• **EXERCISE DETAILS**:
Look through the material below and copy every line containing the word "pink".
[[ INFORMATION GIVEN open ]]
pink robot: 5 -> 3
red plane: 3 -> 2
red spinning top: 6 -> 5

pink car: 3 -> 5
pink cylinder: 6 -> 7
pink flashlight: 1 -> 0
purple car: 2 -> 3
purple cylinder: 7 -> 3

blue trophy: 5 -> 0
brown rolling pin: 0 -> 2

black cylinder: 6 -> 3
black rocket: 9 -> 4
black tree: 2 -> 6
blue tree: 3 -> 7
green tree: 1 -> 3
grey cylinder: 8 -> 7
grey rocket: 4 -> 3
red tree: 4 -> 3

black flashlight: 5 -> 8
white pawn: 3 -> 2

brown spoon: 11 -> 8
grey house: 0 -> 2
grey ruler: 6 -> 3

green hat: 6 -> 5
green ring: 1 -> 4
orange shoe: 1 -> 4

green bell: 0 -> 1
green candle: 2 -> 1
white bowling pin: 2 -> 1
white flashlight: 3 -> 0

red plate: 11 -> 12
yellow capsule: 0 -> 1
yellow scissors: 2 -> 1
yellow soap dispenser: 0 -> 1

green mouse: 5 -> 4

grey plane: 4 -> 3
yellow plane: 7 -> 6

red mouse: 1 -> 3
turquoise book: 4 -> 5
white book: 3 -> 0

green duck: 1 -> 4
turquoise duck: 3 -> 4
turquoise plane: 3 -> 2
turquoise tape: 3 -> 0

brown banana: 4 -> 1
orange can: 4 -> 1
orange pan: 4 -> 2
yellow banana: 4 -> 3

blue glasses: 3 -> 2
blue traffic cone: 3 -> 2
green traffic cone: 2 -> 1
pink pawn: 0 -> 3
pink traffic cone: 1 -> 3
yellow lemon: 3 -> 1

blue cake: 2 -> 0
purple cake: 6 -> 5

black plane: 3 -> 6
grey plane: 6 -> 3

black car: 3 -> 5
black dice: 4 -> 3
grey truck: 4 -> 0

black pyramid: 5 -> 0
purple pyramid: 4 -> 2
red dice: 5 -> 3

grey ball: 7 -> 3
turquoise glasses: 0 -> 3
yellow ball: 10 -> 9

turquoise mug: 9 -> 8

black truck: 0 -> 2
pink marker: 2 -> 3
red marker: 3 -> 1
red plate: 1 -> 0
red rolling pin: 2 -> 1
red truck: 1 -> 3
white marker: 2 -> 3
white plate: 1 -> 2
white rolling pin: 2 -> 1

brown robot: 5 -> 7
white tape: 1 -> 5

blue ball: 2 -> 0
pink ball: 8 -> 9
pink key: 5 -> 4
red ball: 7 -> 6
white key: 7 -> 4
[[ INFORMATION GIVEN closed ]]
• **OUTPUT OF THE EXERCISE**:
pink robot: 5 -> 3
pink car: 3 -> 5
pink cylinder: 6 -> 7
pink flashlight: 1 -> 0
pink pawn: 0 -> 3
pink traffic cone: 1 -> 3
pink marker: 2 -> 3
pink ball: 8 -> 9
pink key: 5 -> 4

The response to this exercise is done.